◆ WHAT IS NEEDED
Set down the entries below exactly, leaving out all images.

(Multi-step shape changes)
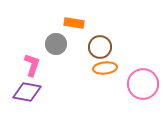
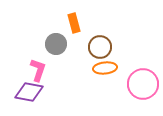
orange rectangle: rotated 66 degrees clockwise
pink L-shape: moved 6 px right, 5 px down
purple diamond: moved 2 px right
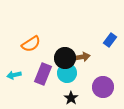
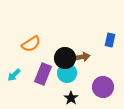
blue rectangle: rotated 24 degrees counterclockwise
cyan arrow: rotated 32 degrees counterclockwise
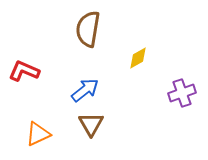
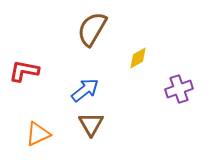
brown semicircle: moved 4 px right; rotated 21 degrees clockwise
red L-shape: rotated 12 degrees counterclockwise
purple cross: moved 3 px left, 4 px up
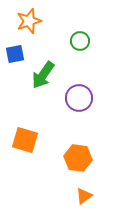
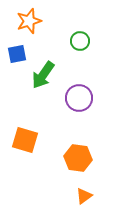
blue square: moved 2 px right
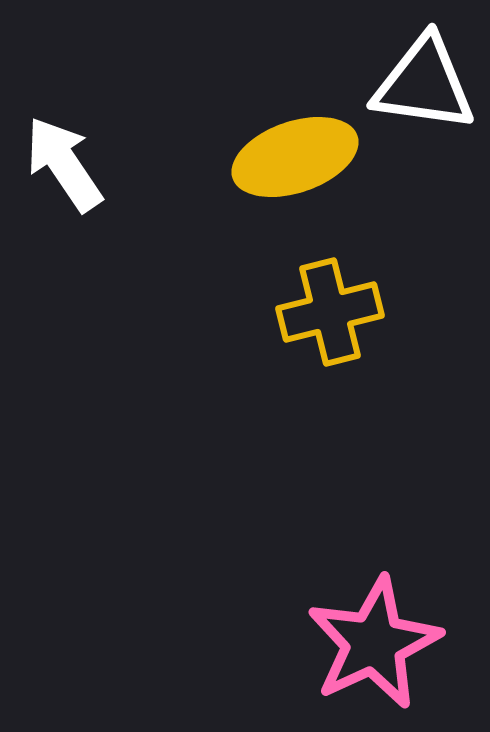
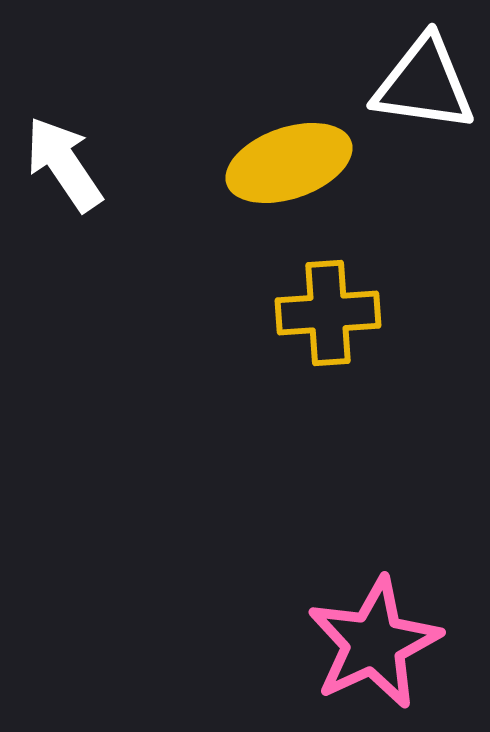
yellow ellipse: moved 6 px left, 6 px down
yellow cross: moved 2 px left, 1 px down; rotated 10 degrees clockwise
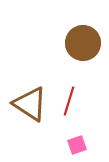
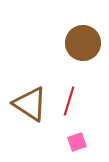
pink square: moved 3 px up
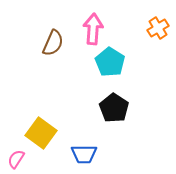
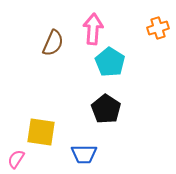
orange cross: rotated 15 degrees clockwise
black pentagon: moved 8 px left, 1 px down
yellow square: moved 1 px up; rotated 28 degrees counterclockwise
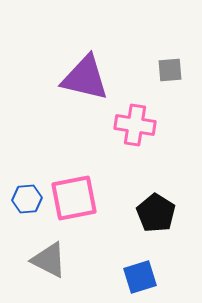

◆ ANSWER AREA
orange rectangle: rotated 66 degrees clockwise
pink L-shape: moved 6 px right, 5 px down
purple diamond: moved 2 px right
blue rectangle: rotated 24 degrees counterclockwise
cyan arrow: rotated 32 degrees counterclockwise
brown semicircle: moved 4 px right; rotated 21 degrees clockwise
red L-shape: rotated 12 degrees counterclockwise
purple cross: moved 3 px left, 4 px up
blue square: moved 2 px right
yellow ellipse: moved 6 px left, 6 px down
yellow cross: moved 2 px left, 1 px down; rotated 10 degrees clockwise
pink square: moved 3 px up
orange cross: rotated 15 degrees clockwise
black pentagon: moved 8 px left, 1 px down
yellow square: moved 1 px up; rotated 28 degrees counterclockwise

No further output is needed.